Each line of the material below with the word "moved" is to be reported.
---------- Given material ----------
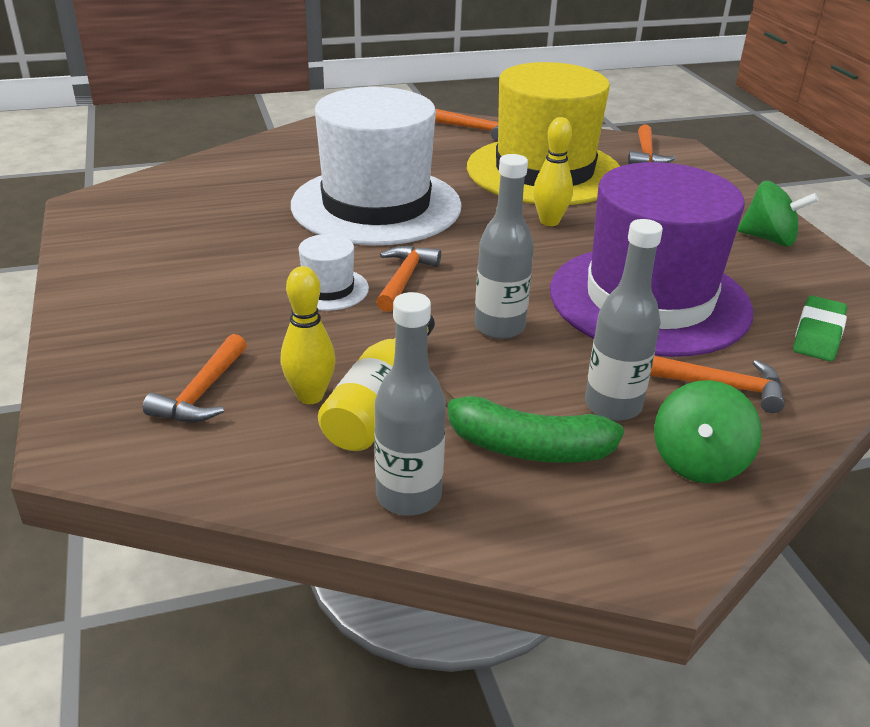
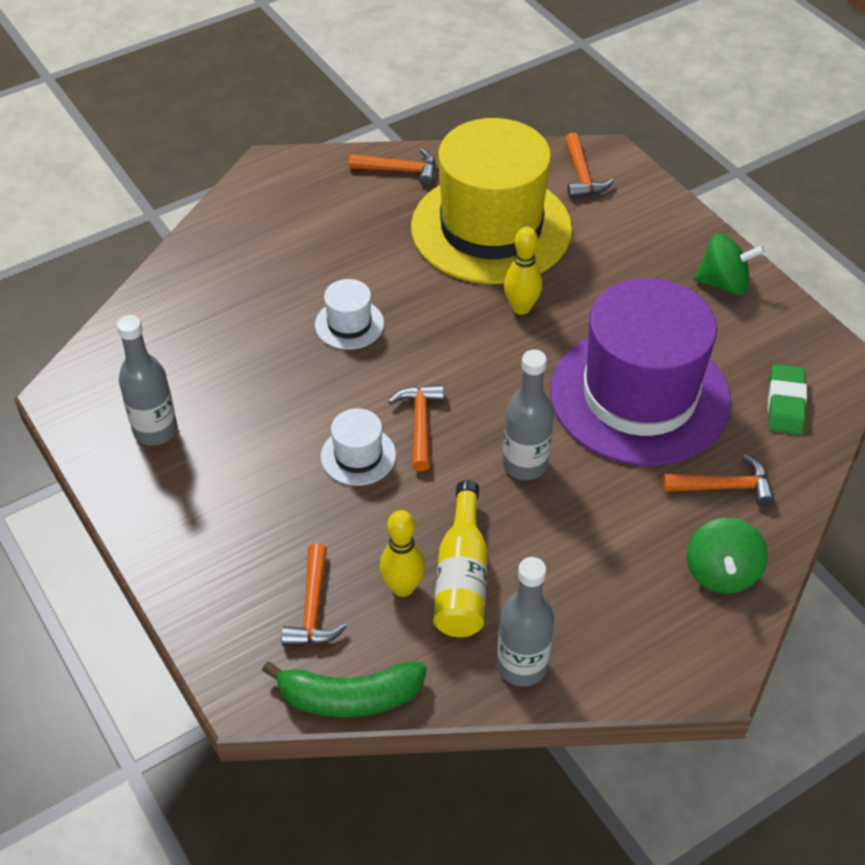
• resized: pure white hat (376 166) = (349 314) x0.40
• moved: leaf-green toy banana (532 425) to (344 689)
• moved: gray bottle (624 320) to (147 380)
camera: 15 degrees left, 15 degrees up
----------
[Exercise response]
• moved: leaf-green toy banana (532 425) to (344 689)
• moved: gray bottle (624 320) to (147 380)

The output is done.